**Data to examine**
-=-=-
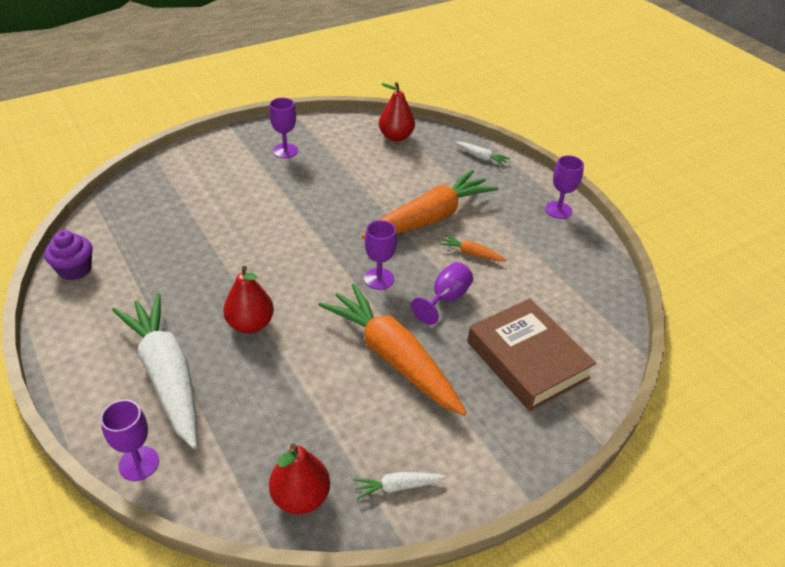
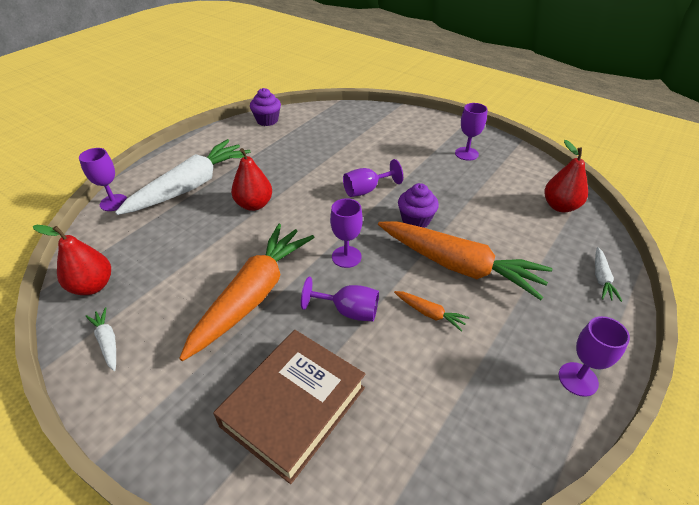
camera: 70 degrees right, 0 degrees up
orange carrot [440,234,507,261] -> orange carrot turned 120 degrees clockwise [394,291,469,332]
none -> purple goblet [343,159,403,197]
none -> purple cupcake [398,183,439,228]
-=-=-
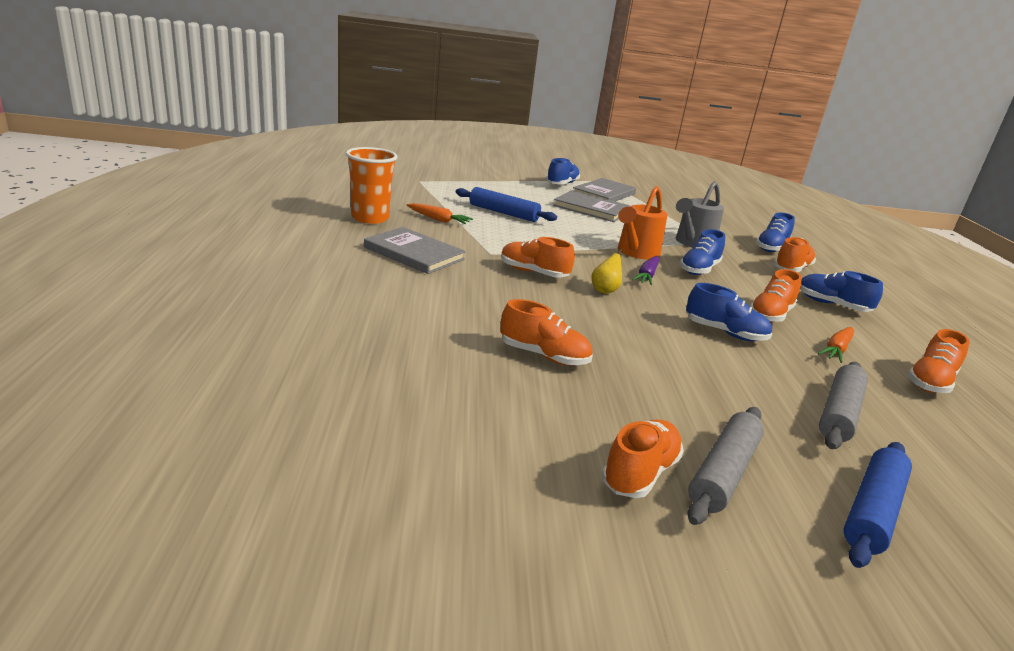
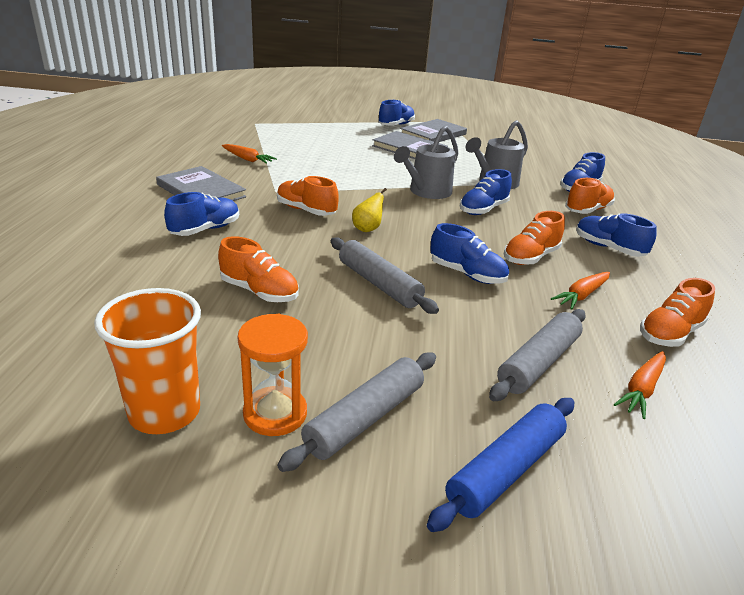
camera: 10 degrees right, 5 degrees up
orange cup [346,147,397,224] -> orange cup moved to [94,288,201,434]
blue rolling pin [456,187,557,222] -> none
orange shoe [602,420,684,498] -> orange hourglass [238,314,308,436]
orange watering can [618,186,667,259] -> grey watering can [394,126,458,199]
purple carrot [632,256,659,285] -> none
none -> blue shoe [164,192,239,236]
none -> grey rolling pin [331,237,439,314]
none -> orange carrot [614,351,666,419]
-=-=-
**What this task involves**
Within the material, how many lines hold "shoe"? Say only the number.

**Solution for this exercise**
2